* **What the task requires**
Extract every line of the rows below that contains the string "kern", treating uppercase and lowercase letters as different.

* **Rows**

— start —

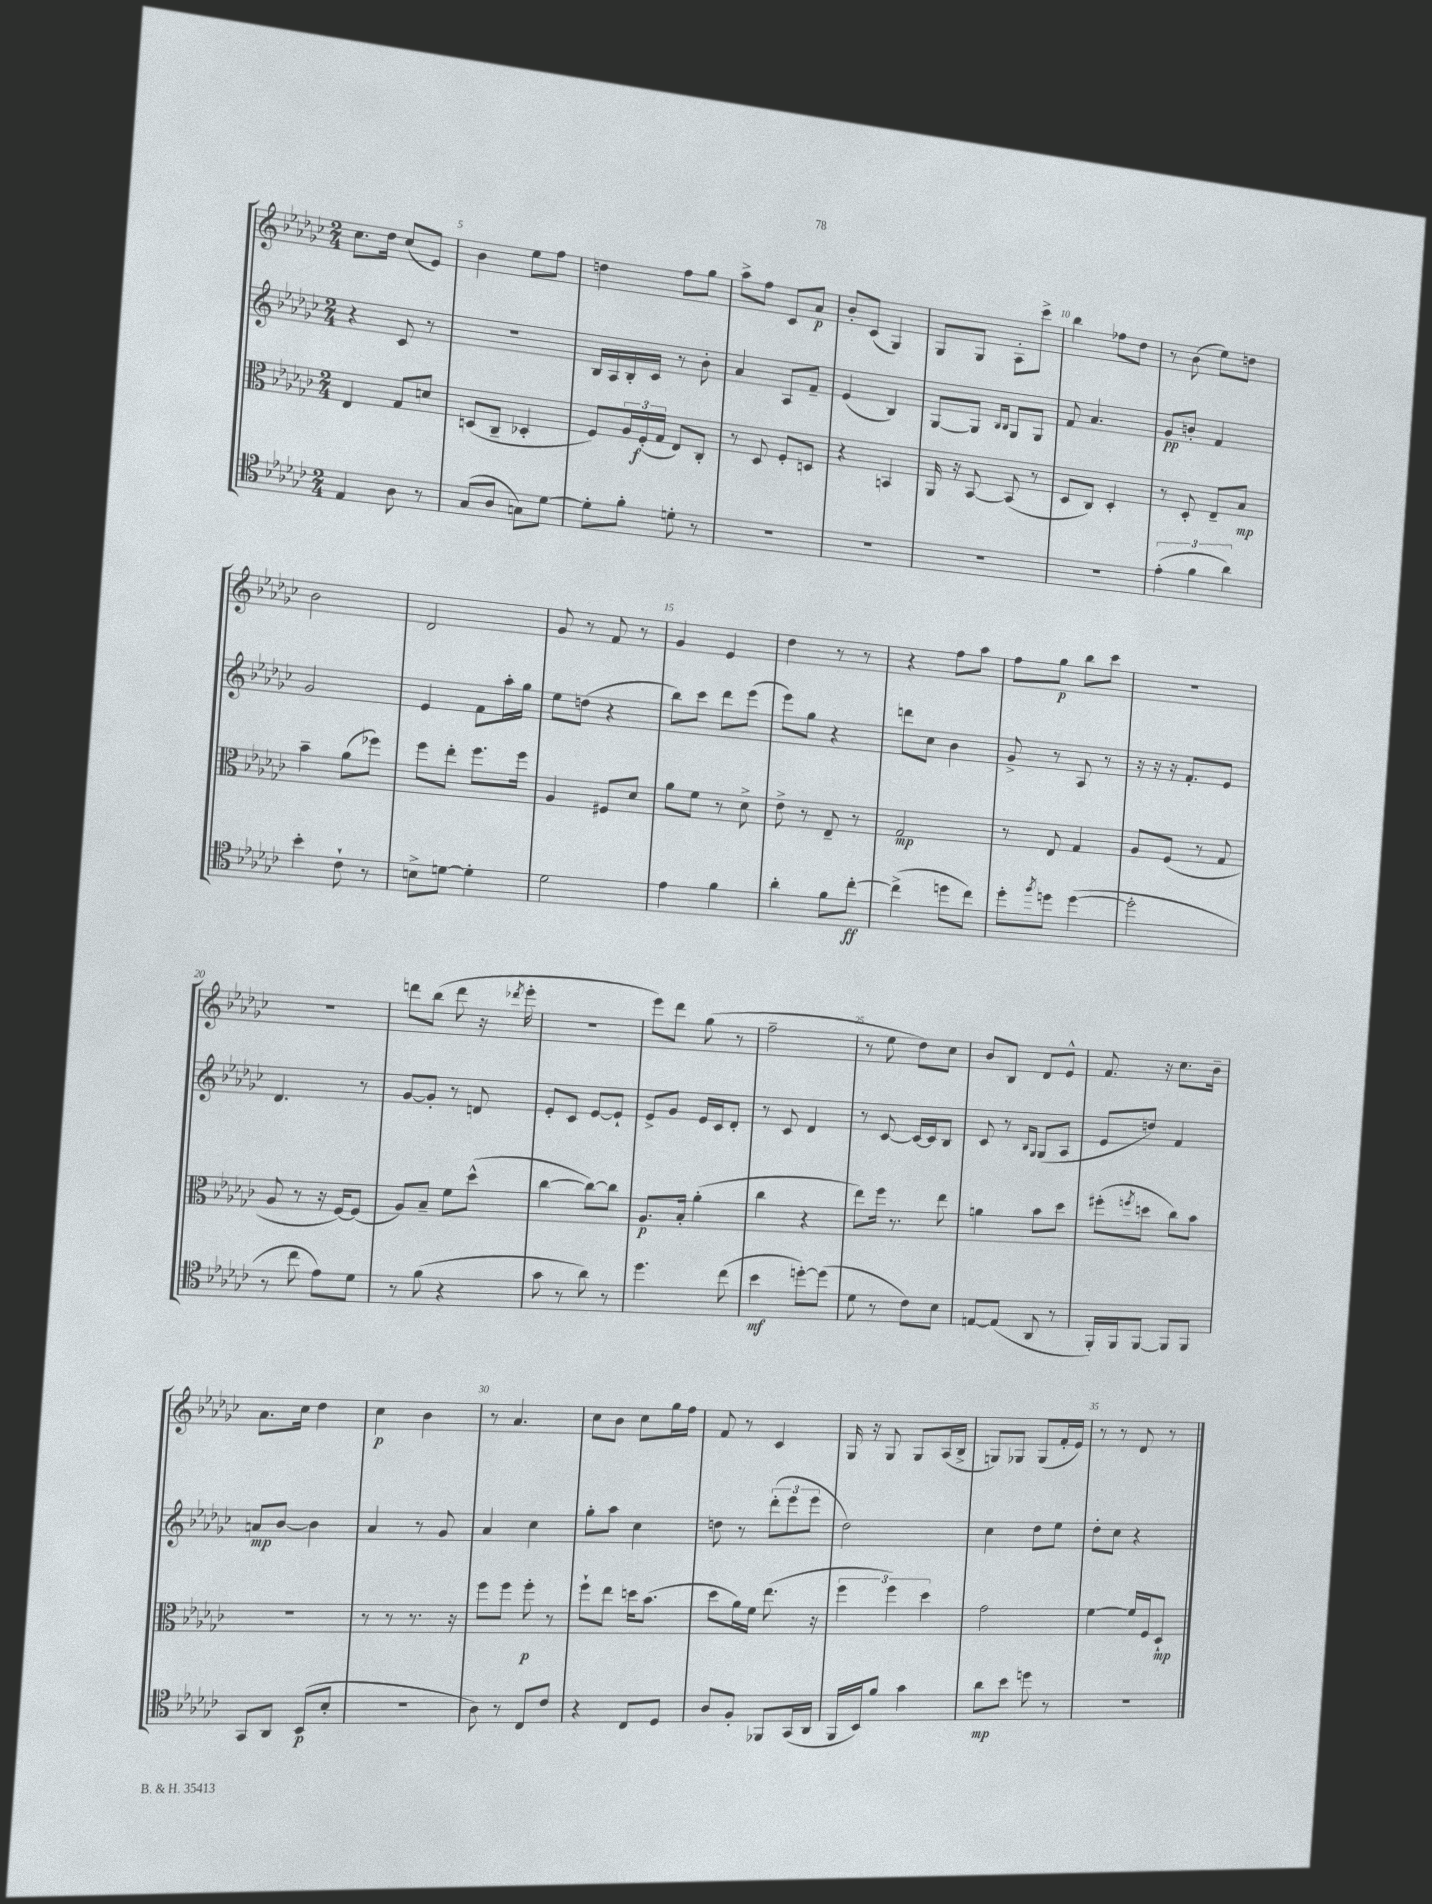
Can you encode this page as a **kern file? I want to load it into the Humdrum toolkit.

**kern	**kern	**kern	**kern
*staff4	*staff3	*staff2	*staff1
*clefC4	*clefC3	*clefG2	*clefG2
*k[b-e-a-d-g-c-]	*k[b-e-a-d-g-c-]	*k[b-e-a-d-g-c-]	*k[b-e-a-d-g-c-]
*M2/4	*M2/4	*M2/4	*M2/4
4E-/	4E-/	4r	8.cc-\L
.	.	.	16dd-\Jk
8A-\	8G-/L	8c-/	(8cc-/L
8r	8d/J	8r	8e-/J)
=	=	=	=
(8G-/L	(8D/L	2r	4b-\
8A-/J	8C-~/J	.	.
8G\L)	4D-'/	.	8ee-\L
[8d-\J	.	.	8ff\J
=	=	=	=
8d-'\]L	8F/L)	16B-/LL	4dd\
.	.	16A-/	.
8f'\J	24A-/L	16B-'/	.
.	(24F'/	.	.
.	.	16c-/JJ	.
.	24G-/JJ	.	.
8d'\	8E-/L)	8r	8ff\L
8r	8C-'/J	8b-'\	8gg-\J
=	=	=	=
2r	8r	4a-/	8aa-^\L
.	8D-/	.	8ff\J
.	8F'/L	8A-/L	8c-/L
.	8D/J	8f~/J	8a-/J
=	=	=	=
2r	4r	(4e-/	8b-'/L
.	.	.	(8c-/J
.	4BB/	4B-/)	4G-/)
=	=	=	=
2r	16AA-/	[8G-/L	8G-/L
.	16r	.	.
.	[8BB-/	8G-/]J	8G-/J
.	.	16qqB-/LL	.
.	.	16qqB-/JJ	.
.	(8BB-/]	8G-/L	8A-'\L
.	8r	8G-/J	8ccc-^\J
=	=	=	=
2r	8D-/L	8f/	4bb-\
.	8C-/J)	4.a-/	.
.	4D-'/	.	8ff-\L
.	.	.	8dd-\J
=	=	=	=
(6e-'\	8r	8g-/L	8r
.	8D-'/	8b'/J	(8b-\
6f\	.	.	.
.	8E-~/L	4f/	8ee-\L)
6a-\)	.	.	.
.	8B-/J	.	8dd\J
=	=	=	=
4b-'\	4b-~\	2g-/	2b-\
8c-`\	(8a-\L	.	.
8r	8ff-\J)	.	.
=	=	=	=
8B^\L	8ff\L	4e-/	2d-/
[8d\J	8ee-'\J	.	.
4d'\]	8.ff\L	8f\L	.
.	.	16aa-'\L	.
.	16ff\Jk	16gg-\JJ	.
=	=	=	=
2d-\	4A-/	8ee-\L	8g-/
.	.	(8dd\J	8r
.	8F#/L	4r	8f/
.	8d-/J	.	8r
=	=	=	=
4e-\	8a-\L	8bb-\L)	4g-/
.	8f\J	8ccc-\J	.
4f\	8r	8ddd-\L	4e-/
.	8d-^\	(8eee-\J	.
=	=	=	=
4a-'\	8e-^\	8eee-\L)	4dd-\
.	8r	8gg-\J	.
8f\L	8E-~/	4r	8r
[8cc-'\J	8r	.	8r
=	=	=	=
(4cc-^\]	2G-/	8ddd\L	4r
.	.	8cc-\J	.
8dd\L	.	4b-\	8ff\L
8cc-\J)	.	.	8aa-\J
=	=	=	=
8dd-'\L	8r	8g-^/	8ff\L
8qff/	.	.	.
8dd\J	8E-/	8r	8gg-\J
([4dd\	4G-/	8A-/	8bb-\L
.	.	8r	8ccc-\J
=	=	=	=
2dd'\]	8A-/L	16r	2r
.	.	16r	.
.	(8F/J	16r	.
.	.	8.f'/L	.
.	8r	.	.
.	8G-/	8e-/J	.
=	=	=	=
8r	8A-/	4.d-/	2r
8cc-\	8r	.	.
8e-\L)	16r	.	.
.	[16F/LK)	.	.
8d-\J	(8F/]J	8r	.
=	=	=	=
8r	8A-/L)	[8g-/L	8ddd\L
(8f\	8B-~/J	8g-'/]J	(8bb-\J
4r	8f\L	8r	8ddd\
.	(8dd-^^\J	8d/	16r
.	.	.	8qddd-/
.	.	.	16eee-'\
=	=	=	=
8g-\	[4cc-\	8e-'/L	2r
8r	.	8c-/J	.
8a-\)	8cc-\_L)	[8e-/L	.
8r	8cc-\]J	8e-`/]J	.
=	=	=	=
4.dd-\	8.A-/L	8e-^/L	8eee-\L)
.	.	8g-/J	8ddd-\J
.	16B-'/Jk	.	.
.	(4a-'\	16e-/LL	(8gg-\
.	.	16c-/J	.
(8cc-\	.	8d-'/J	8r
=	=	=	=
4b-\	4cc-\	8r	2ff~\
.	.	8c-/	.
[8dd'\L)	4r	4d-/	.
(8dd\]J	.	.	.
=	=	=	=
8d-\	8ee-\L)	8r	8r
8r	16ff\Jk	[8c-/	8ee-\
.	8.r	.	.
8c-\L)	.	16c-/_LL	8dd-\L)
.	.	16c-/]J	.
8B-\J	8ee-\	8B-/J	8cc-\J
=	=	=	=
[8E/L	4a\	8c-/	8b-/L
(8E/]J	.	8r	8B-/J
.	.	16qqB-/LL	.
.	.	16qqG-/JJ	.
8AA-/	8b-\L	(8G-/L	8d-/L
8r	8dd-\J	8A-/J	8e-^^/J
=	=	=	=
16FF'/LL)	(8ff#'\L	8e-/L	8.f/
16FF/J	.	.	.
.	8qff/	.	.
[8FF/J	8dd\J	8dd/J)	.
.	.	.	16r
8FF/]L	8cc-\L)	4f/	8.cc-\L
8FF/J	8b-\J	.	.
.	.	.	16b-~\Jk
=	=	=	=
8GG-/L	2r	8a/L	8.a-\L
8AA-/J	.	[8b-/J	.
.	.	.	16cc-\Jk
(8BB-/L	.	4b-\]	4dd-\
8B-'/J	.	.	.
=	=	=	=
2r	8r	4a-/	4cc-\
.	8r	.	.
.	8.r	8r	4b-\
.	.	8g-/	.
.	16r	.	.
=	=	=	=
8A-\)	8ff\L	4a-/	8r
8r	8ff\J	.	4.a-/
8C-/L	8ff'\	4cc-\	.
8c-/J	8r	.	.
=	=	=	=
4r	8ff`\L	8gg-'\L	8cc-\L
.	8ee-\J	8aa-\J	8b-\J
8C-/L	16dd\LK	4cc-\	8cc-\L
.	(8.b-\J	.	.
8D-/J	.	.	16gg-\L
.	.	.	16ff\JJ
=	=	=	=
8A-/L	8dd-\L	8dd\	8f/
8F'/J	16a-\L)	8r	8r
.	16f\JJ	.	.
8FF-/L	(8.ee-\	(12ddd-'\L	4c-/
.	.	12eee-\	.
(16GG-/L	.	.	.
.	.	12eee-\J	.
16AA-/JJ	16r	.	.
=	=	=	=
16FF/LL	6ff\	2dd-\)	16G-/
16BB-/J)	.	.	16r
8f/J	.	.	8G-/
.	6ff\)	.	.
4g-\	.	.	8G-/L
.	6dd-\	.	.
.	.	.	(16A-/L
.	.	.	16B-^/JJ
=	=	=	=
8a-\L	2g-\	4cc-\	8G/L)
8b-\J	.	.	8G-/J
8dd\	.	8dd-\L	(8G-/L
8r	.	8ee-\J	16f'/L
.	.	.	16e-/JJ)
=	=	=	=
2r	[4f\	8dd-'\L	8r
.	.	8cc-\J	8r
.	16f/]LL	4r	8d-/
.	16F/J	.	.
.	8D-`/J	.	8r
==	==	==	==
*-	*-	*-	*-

— end —

* **Written answer**
Can you encode this page as a **kern file? I want to load it into the Humdrum toolkit.
**kern	**kern	**kern	**kern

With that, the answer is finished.